DIRECTIONS FOR THIS TASK — Rewrite the data from the start through the line containing "The image size is (960, 540). What", swapping every "vacant" for "empty" and keeping everything else unchanged. Leave the pictures out of your answer.

══ DATA SUPPLIED ══

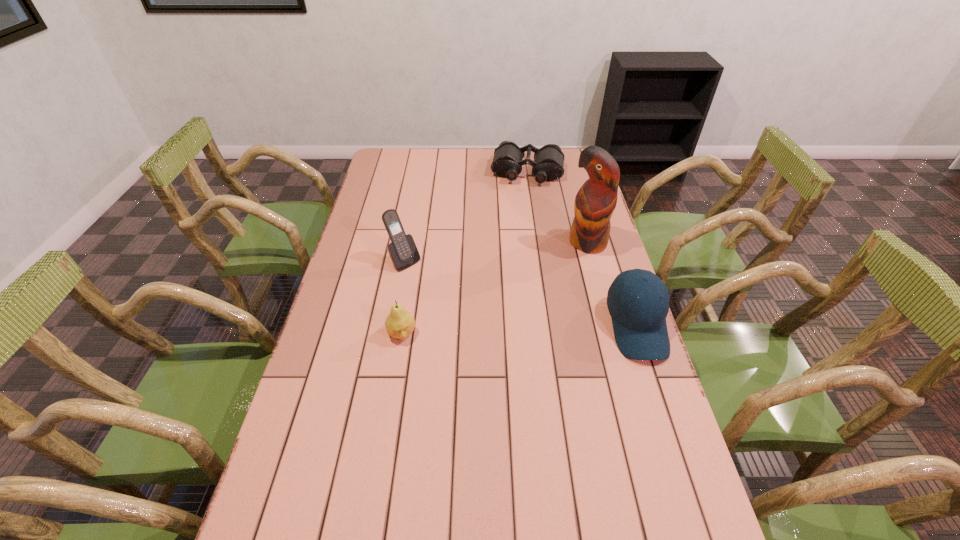
Where is `parrot located in the right edge section of the desktop`? Image resolution: width=960 pixels, height=540 pixels. parrot located in the right edge section of the desktop is located at coordinates (595, 202).

Identify the location of binoculars that is at the right edge. [548, 165].

Image resolution: width=960 pixels, height=540 pixels. I want to click on object present at the far right corner, so click(x=548, y=165).

This screenshot has height=540, width=960. I want to click on vacant space at the far edge of the desktop, so click(x=492, y=158).

I want to click on vacant space at the near edge of the desktop, so click(451, 529).

Identify the location of vacant space at the left edge. This screenshot has width=960, height=540. (327, 353).

Locate an element on the screen. This screenshot has width=960, height=540. free region at the right edge of the desktop is located at coordinates (576, 267).

In the image, there is a desktop. At what (x,y) coordinates should I click in order to perform the action: click on vacant region at the far left corner. Please return your answer as a coordinate pair (x, y). Looking at the image, I should click on (414, 156).

This screenshot has width=960, height=540. Find the location of `free spot between the farthest object and the tallest object`. free spot between the farthest object and the tallest object is located at coordinates (558, 207).

Identify the location of empty space that is in between the cellular telephone and the tallest object. The image size is (960, 540). (496, 252).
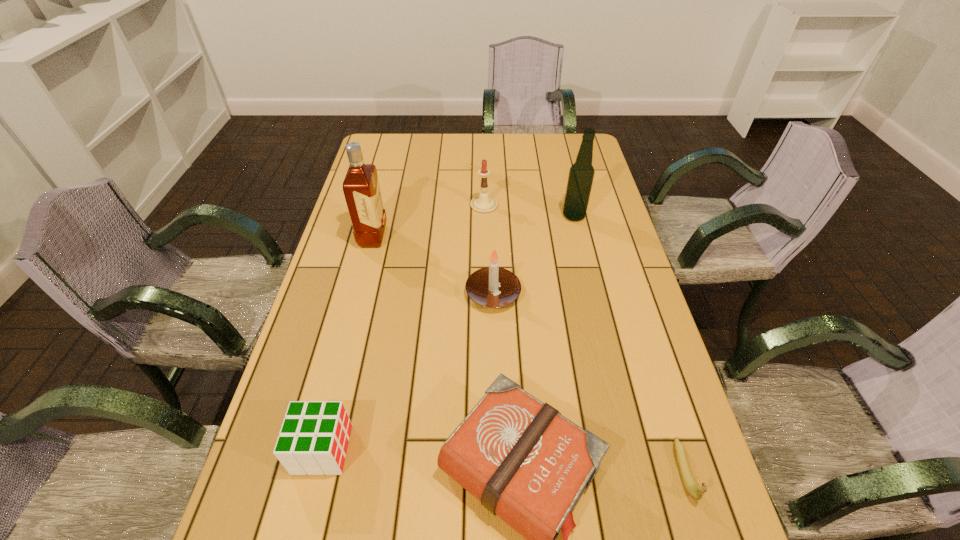
At what (x,y) coordinates should I click in order to perform the action: click on vacant space that satisfies the following two spatial constraints: 1. on the front label of the fourth nearest object; 2. on the left side of the liquor. Please return your answer as a coordinate pair (x, y). Looking at the image, I should click on (358, 293).

The image size is (960, 540). What are the coordinates of `vacant space that satisfies the following two spatial constraints: 1. on the front side of the alcohol; 2. on the front label of the liquor` in the screenshot? It's located at (579, 237).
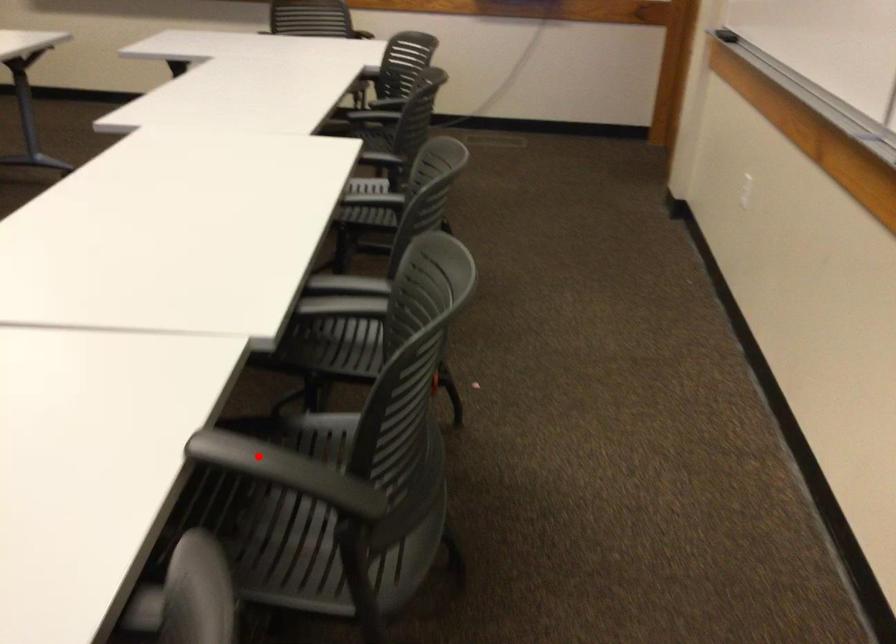
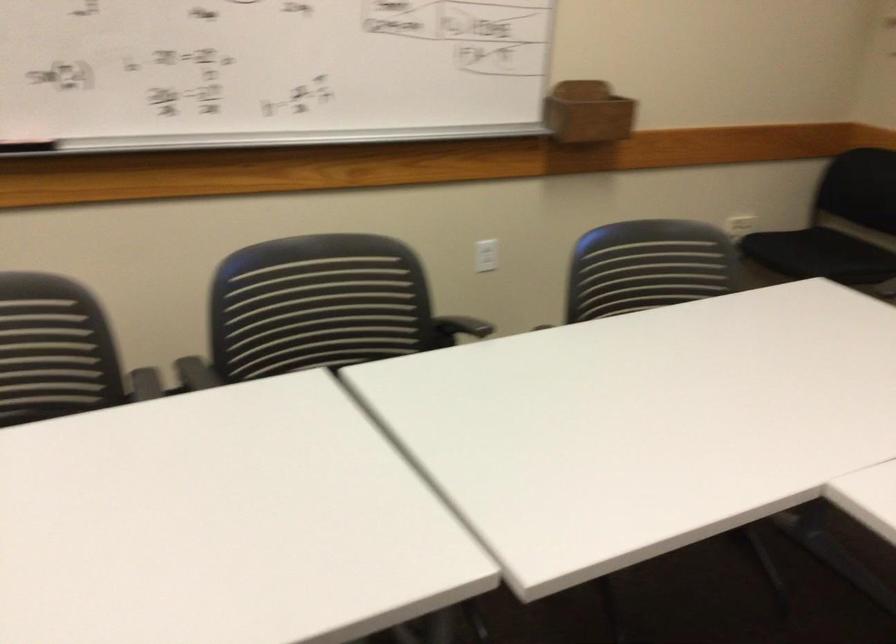
Question: A red point is marked in image1. In image2, is the corresponding 3D point closer to the camera or farther? Reply with the corresponding letter.

Choices:
 (A) The corresponding 3D point is closer.
 (B) The corresponding 3D point is farther.

Answer: (B)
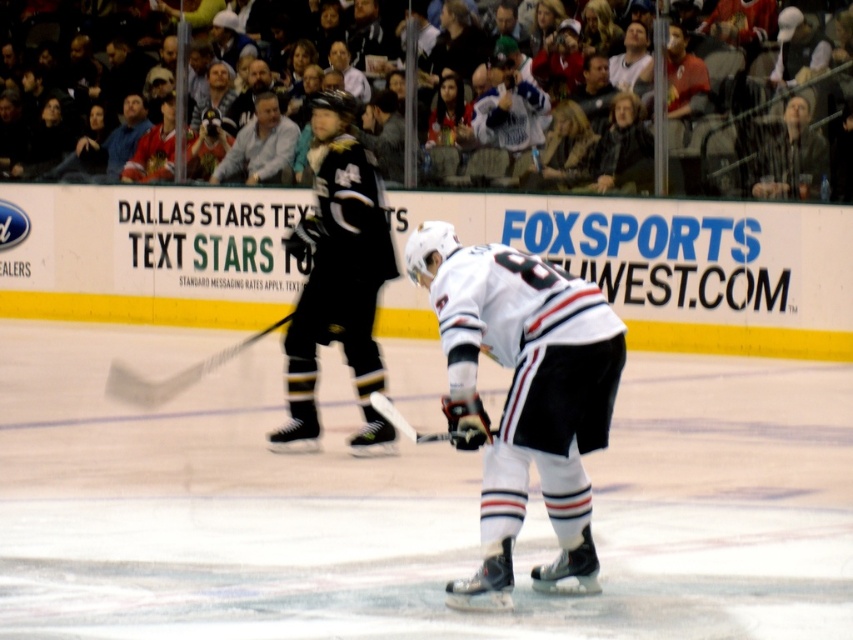
You are a referee in an ice hockey game. You need to determine if the white matte jersey at center is above or below the black matte jersey at center. Based on the scene, what is your observation?

The white matte jersey at center is below the black matte jersey at center according to the description.

You are a photographer trying to capture a closeup shot of both the white matte jersey at center and the black matte jersey at center during the game. If your camera frame can only accommodate the width of the wider jersey, will both jerseys fit in the frame?

Result: The white matte jersey at center has a larger width than the black matte jersey at center. Since the camera frame can accommodate the width of the wider jersey, both jerseys will fit in the frame as the white matte jersey at center is the wider one.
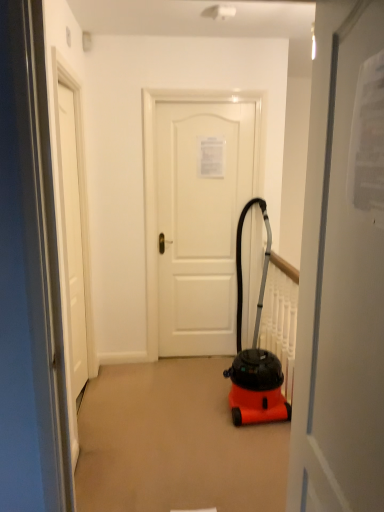
Question: Considering the relative positions of white matte door at center, the 3th door viewed from the left, and white matte door at center, which ranks as the third door in right-to-left order, in the image provided, is white matte door at center, the 3th door viewed from the left, to the left of white matte door at center, which ranks as the third door in right-to-left order, from the viewer's perspective?

Choices:
 (A) no
 (B) yes

Answer: (A)

Question: Does white matte door at center, arranged as the 1th door when viewed from the front, have a greater height compared to white matte door at center, placed as the 2th door when sorted from front to back?

Choices:
 (A) yes
 (B) no

Answer: (B)

Question: From a real-world perspective, is white matte door at center, the 3th door viewed from the left, over white matte door at center, the first door when ordered from left to right?

Choices:
 (A) no
 (B) yes

Answer: (B)

Question: Is white matte door at center, arranged as the 1th door when viewed from the front, next to white matte door at center, placed as the 2th door when sorted from front to back, and touching it?

Choices:
 (A) no
 (B) yes

Answer: (A)

Question: Can you confirm if white matte door at center, arranged as the 1th door when viewed from the right, is wider than white matte door at center, positioned as the second door in back-to-front order?

Choices:
 (A) yes
 (B) no

Answer: (A)

Question: Is white matte door at center, arranged as the 1th door when viewed from the front, wider or thinner than white matte door at center, which ranks as the third door in right-to-left order?

Choices:
 (A) wide
 (B) thin

Answer: (A)

Question: Visually, is white matte door at center, arranged as the 1th door when viewed from the right, positioned to the left or to the right of white matte door at center, placed as the 2th door when sorted from front to back?

Choices:
 (A) left
 (B) right

Answer: (B)

Question: From a real-world perspective, is white matte door at center, placed as the 3th door when sorted from back to front, physically located above or below white matte door at center, positioned as the second door in back-to-front order?

Choices:
 (A) below
 (B) above

Answer: (B)

Question: From their relative heights in the image, would you say white matte door at center, arranged as the 1th door when viewed from the front, is taller or shorter than white matte door at center, which ranks as the third door in right-to-left order?

Choices:
 (A) tall
 (B) short

Answer: (B)

Question: Is white matte door at center, the second door when ordered from right to left, wider or thinner than orange matte vacuum cleaner at center?

Choices:
 (A) wide
 (B) thin

Answer: (B)

Question: Visually, is white matte door at center, the second door when ordered from right to left, positioned to the left or to the right of orange matte vacuum cleaner at center?

Choices:
 (A) left
 (B) right

Answer: (A)

Question: From a real-world perspective, is white matte door at center, positioned as the 3th door in front-to-back order, positioned above or below orange matte vacuum cleaner at center?

Choices:
 (A) above
 (B) below

Answer: (A)

Question: Considering the positions of white matte door at center, the 1th door when ordered from back to front, and orange matte vacuum cleaner at center in the image, is white matte door at center, the 1th door when ordered from back to front, taller or shorter than orange matte vacuum cleaner at center?

Choices:
 (A) short
 (B) tall

Answer: (B)

Question: Considering the positions of point tap(211, 241) and point tap(342, 398), is point tap(211, 241) closer or farther from the camera than point tap(342, 398)?

Choices:
 (A) farther
 (B) closer

Answer: (A)

Question: Is white matte door at center, the 1th door when ordered from back to front, in front of or behind white matte door at center, arranged as the 1th door when viewed from the front, in the image?

Choices:
 (A) behind
 (B) front

Answer: (A)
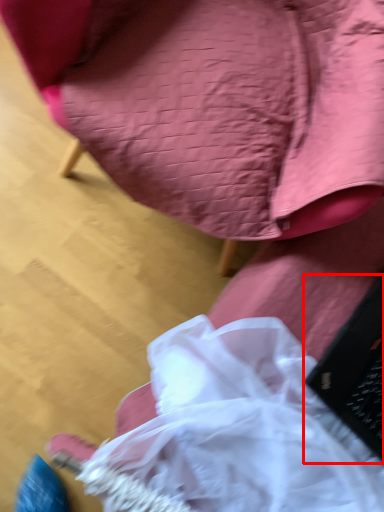
Question: From the image, what is the correct spatial relationship of laptop (annotated by the red box) in relation to chair?

Choices:
 (A) right
 (B) left

Answer: (A)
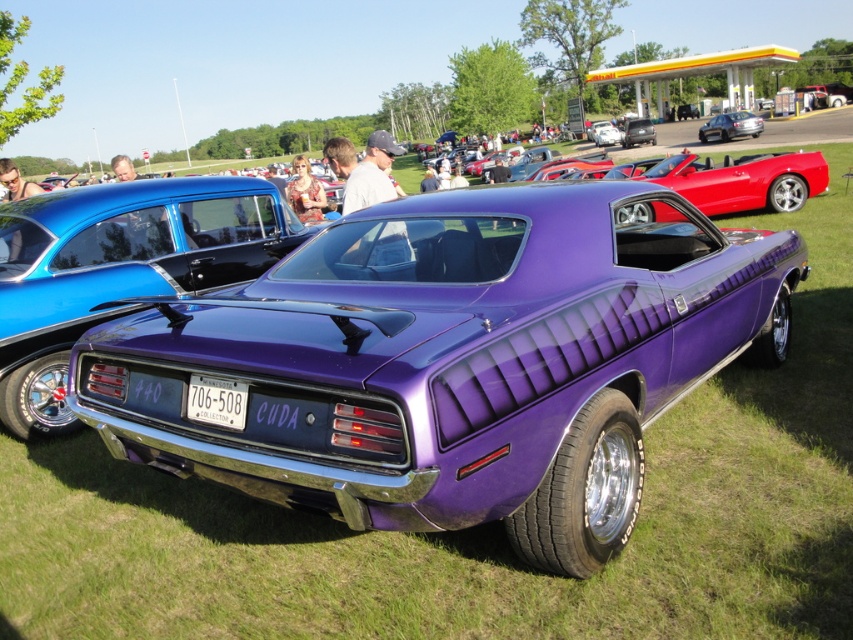
You are standing at the camera position and want to place a 10 feet long banner in front of the purple muscle car. The banner needs to be placed at the point with coordinates point (x=355, y=426). Is the distance from the camera to this point sufficient to accommodate the banner without it being too close or too far?

The distance of point (x=355, y=426) from camera is 7.59 feet, which is less than the required 10 feet for the banner. Therefore, placing the banner at this point would be too close.

You are a photographer at the car show and want to capture both the metallic blue sedan at center and the white plastic license plate at center in a single shot. Given that the camera can only focus on objects within a 30 cm range, will you be able to capture both clearly?

The metallic blue sedan at center is larger than the white plastic license plate at center, but since the camera can focus on objects within a 30 cm range, both can be captured clearly if they are within that distance from the camera.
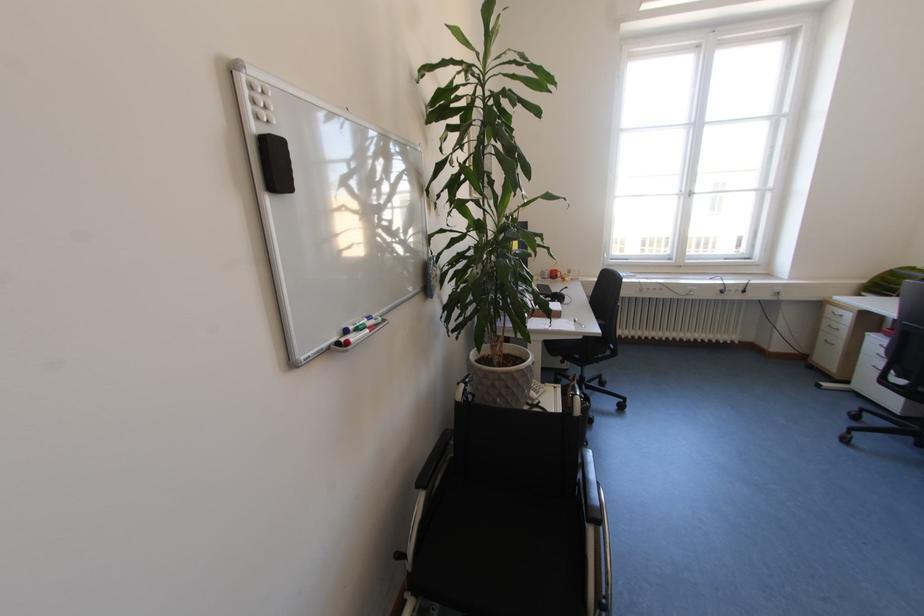
You are a GUI agent. You are given a task and a screenshot of the screen. Output one action in this format:
    pyautogui.click(x=<x>, y=<y>)
    Task: Click on the white window handle
    The width and height of the screenshot is (924, 616).
    Given the screenshot: What is the action you would take?
    pyautogui.click(x=688, y=193)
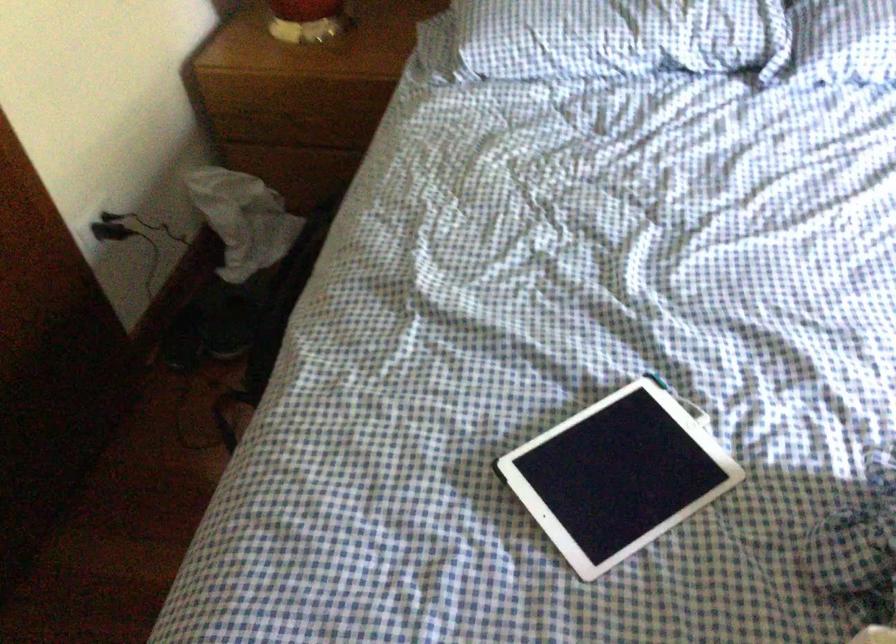
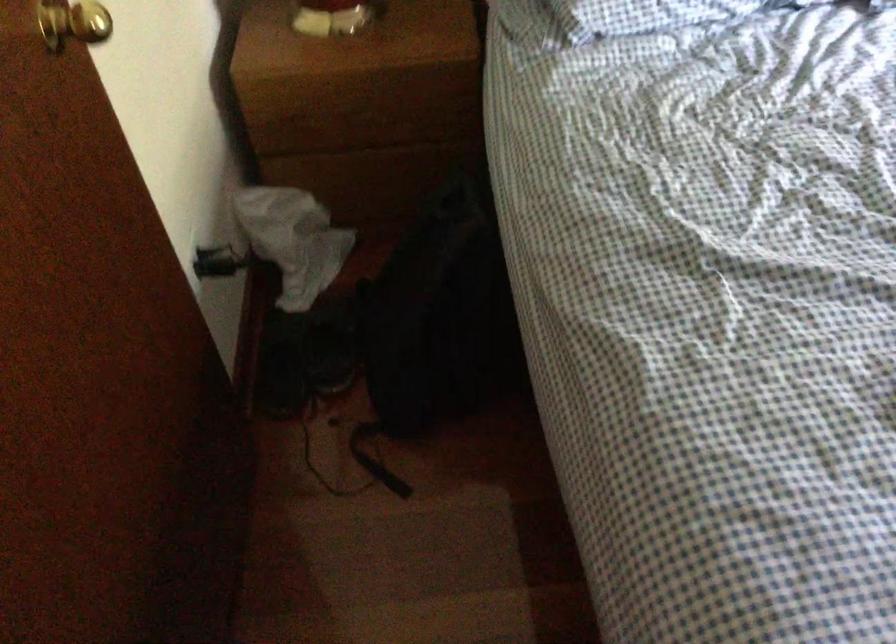
Question: In a continuous first-person perspective shot, in which direction is the camera moving?

Choices:
 (A) Left
 (B) Right
 (C) Forward
 (D) Backward

Answer: (A)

═══

FULL RESPONSE —
Where is `parrot located in the right edge section of the desktop`? Image resolution: width=960 pixels, height=540 pixels. parrot located in the right edge section of the desktop is located at coordinates (595, 202).

Identify the location of binoculars that is at the right edge. [548, 165].

Image resolution: width=960 pixels, height=540 pixels. I want to click on object present at the far right corner, so click(x=548, y=165).

This screenshot has height=540, width=960. I want to click on empty space at the far edge of the desktop, so click(x=492, y=158).

I want to click on empty space at the near edge of the desktop, so click(451, 529).

Identify the location of empty space at the left edge. This screenshot has width=960, height=540. (327, 353).

Locate an element on the screen. This screenshot has width=960, height=540. free region at the right edge of the desktop is located at coordinates (576, 267).

In the image, there is a desktop. At what (x,y) coordinates should I click in order to perform the action: click on empty region at the far left corner. Please return your answer as a coordinate pair (x, y). Looking at the image, I should click on (414, 156).

This screenshot has width=960, height=540. Find the location of `free spot between the farthest object and the tallest object`. free spot between the farthest object and the tallest object is located at coordinates (558, 207).

Identify the location of empty space that is in between the cellular telephone and the tallest object. The image size is (960, 540). (496, 252).
At what (x,y) coordinates should I click in order to perform the action: click on empty space that satisfies the following two spatial constraints: 1. on the front label of the fourth nearest object; 2. on the left side of the liquor. Please return your answer as a coordinate pair (x, y). Looking at the image, I should click on (358, 293).

The image size is (960, 540). What are the coordinates of `empty space that satisfies the following two spatial constraints: 1. on the front side of the alcohol; 2. on the front label of the liquor` in the screenshot? It's located at (579, 237).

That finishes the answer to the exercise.